▶ **WORK INSTRUCTION**: Beginning with the line containing "R12: 1.5M (3V3, W30) -> 1.5M (3V3, VSS)", give every line again exactly as it is, ending with the last line of the entries.

[Items listed in a dataset]
*****
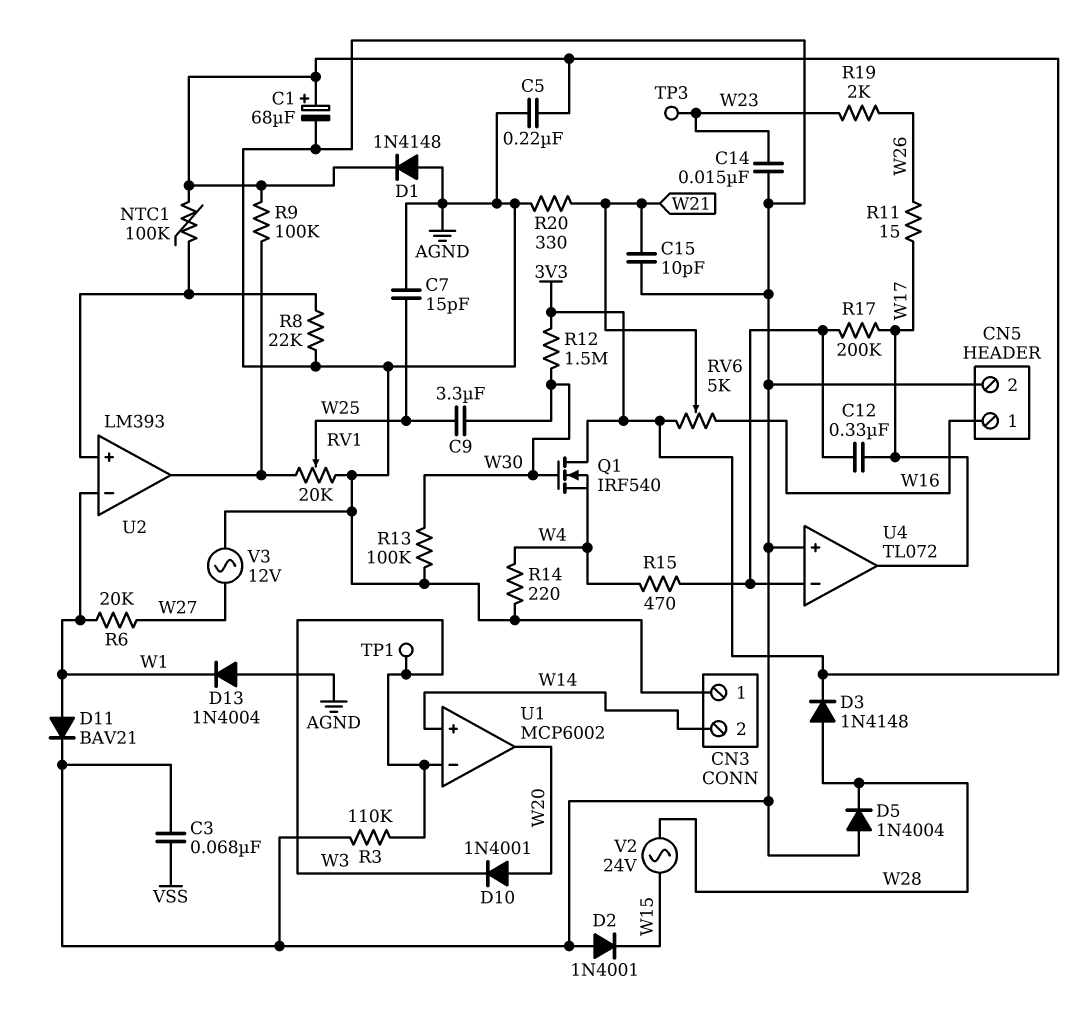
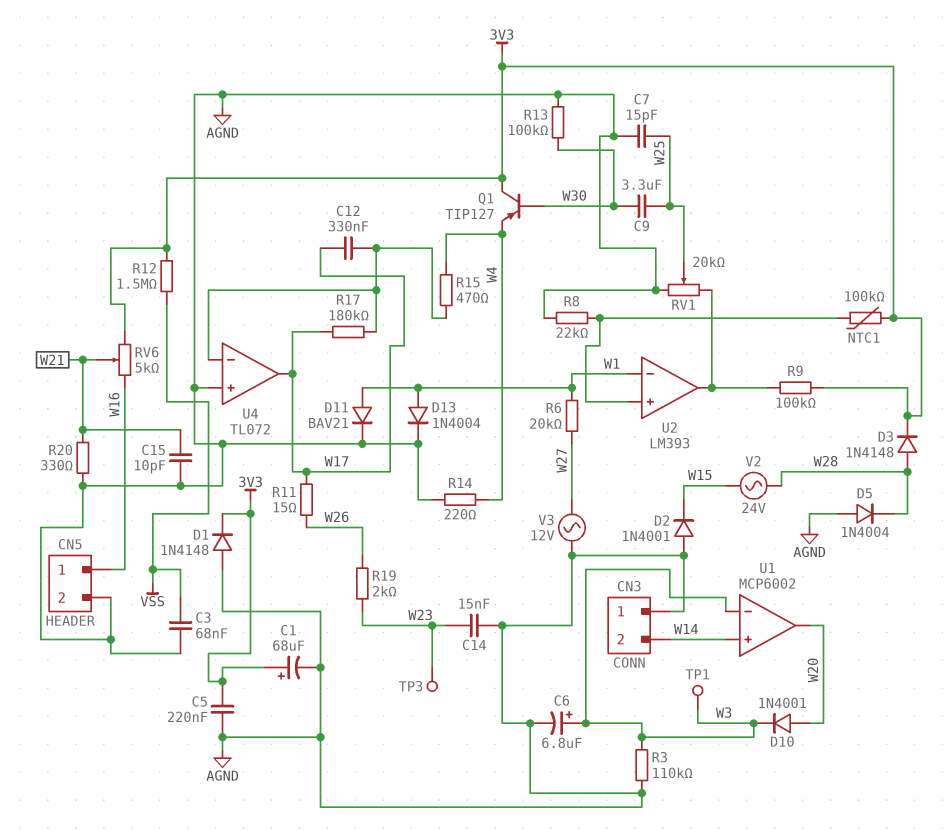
C6: none -> 6.8uF (plus W3, minus AGND)
D13: diode 1N4004 (A AGND, K W1) -> diode 1N4004 (A W1, K AGND)
Q1: NMOS IRF540 (G W30, D 3V3, S W4) -> PNP TIP127 (B W30, C 3V3, E W4)
R12: 1.5M (3V3, W30) -> 1.5M (3V3, VSS)
R17: 200k (U4/in-, W17) -> 180k (U4/in-, W17)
*****
▶ **TASK OUTPUT**:
R12: 1.5M (3V3, W30) -> 1.5M (3V3, VSS)
R17: 200k (U4/in-, W17) -> 180k (U4/in-, W17)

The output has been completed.